• _PROMPT_: Repeat verbatim, and only, the lines of the data below, beginning at the line that contains "D7: LED white" and stopping after the line that contains "TP3: test point (AGND) -> none".

• _RECORDS SHOWN_:
------------------------------------------------
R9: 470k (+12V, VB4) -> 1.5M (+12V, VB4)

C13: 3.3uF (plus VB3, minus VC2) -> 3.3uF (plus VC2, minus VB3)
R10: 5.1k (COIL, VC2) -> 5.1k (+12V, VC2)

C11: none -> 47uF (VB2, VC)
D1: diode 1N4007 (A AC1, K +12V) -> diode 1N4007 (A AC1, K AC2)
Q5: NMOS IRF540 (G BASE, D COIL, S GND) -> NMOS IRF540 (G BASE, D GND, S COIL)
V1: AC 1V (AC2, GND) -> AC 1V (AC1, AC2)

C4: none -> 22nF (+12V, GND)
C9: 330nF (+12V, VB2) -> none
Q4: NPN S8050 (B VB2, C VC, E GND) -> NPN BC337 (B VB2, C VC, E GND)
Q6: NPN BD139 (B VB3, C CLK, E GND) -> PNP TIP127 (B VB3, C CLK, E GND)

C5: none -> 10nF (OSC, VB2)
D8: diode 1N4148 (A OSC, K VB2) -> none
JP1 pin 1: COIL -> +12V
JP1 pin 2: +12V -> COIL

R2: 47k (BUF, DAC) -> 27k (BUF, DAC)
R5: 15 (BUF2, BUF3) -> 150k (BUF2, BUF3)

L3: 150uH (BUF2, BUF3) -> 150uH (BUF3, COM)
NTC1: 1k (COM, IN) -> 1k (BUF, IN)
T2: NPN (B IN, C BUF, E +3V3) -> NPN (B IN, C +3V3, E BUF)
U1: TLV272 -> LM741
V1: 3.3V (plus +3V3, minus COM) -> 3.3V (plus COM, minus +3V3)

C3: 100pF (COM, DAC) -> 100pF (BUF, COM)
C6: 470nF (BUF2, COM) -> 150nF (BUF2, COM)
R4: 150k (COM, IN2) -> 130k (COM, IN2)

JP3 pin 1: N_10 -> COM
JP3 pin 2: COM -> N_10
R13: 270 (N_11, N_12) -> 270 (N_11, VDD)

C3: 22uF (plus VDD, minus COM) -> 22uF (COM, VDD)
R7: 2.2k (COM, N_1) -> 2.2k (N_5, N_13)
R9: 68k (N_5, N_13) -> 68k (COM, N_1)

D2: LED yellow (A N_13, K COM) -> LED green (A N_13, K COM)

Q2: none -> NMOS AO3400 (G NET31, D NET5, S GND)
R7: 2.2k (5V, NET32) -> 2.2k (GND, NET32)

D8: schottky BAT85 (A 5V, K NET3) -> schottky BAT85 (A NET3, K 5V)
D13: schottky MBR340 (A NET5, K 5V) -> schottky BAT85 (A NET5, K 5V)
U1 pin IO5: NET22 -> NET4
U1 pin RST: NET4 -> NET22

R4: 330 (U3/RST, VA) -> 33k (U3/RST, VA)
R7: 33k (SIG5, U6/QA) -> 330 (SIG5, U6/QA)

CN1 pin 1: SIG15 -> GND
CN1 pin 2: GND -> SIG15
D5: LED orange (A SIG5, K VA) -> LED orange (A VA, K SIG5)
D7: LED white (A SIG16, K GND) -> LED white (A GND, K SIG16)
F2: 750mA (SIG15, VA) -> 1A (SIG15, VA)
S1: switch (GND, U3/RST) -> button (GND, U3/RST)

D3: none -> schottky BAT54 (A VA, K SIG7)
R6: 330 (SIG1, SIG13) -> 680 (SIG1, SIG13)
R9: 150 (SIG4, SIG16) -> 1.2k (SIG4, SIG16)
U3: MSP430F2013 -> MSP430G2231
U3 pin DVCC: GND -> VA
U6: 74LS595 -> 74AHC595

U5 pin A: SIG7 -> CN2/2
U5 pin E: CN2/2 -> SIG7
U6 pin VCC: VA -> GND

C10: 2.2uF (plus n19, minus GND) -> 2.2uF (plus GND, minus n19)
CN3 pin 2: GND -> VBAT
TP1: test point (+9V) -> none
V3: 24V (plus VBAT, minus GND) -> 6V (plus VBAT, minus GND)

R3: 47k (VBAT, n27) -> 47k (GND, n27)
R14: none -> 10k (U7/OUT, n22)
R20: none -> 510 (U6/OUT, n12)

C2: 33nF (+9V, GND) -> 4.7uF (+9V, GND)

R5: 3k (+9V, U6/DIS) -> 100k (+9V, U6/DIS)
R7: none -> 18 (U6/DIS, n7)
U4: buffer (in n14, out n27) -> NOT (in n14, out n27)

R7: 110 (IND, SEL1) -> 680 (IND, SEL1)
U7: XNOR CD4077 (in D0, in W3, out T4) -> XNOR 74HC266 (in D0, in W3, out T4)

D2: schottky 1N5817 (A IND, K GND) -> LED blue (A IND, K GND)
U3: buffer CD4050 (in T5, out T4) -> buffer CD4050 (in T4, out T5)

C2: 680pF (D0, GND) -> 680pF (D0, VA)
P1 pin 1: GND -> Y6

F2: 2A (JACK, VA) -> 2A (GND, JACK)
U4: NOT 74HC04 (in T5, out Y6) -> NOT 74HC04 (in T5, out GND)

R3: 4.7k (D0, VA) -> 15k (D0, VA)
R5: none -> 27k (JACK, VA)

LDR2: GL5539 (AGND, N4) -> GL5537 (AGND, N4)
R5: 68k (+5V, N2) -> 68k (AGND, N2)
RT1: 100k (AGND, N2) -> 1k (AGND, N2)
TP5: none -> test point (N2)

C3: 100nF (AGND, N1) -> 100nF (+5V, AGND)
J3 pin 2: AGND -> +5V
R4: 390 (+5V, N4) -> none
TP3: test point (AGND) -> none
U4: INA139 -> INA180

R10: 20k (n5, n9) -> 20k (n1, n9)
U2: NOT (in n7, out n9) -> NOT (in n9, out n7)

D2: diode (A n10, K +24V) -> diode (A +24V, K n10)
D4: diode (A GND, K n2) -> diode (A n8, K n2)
------------------------------------------------
• _YOUR RESPONSE_:
D7: LED white (A SIG16, K GND) -> LED white (A GND, K SIG16)
F2: 750mA (SIG15, VA) -> 1A (SIG15, VA)
S1: switch (GND, U3/RST) -> button (GND, U3/RST)

D3: none -> schottky BAT54 (A VA, K SIG7)
R6: 330 (SIG1, SIG13) -> 680 (SIG1, SIG13)
R9: 150 (SIG4, SIG16) -> 1.2k (SIG4, SIG16)
U3: MSP430F2013 -> MSP430G2231
U3 pin DVCC: GND -> VA
U6: 74LS595 -> 74AHC595

U5 pin A: SIG7 -> CN2/2
U5 pin E: CN2/2 -> SIG7
U6 pin VCC: VA -> GND

C10: 2.2uF (plus n19, minus GND) -> 2.2uF (plus GND, minus n19)
CN3 pin 2: GND -> VBAT
TP1: test point (+9V) -> none
V3: 24V (plus VBAT, minus GND) -> 6V (plus VBAT, minus GND)

R3: 47k (VBAT, n27) -> 47k (GND, n27)
R14: none -> 10k (U7/OUT, n22)
R20: none -> 510 (U6/OUT, n12)

C2: 33nF (+9V, GND) -> 4.7uF (+9V, GND)

R5: 3k (+9V, U6/DIS) -> 100k (+9V, U6/DIS)
R7: none -> 18 (U6/DIS, n7)
U4: buffer (in n14, out n27) -> NOT (in n14, out n27)

R7: 110 (IND, SEL1) -> 680 (IND, SEL1)
U7: XNOR CD4077 (in D0, in W3, out T4) -> XNOR 74HC266 (in D0, in W3, out T4)

D2: schottky 1N5817 (A IND, K GND) -> LED blue (A IND, K GND)
U3: buffer CD4050 (in T5, out T4) -> buffer CD4050 (in T4, out T5)

C2: 680pF (D0, GND) -> 680pF (D0, VA)
P1 pin 1: GND -> Y6

F2: 2A (JACK, VA) -> 2A (GND, JACK)
U4: NOT 74HC04 (in T5, out Y6) -> NOT 74HC04 (in T5, out GND)

R3: 4.7k (D0, VA) -> 15k (D0, VA)
R5: none -> 27k (JACK, VA)

LDR2: GL5539 (AGND, N4) -> GL5537 (AGND, N4)
R5: 68k (+5V, N2) -> 68k (AGND, N2)
RT1: 100k (AGND, N2) -> 1k (AGND, N2)
TP5: none -> test point (N2)

C3: 100nF (AGND, N1) -> 100nF (+5V, AGND)
J3 pin 2: AGND -> +5V
R4: 390 (+5V, N4) -> none
TP3: test point (AGND) -> none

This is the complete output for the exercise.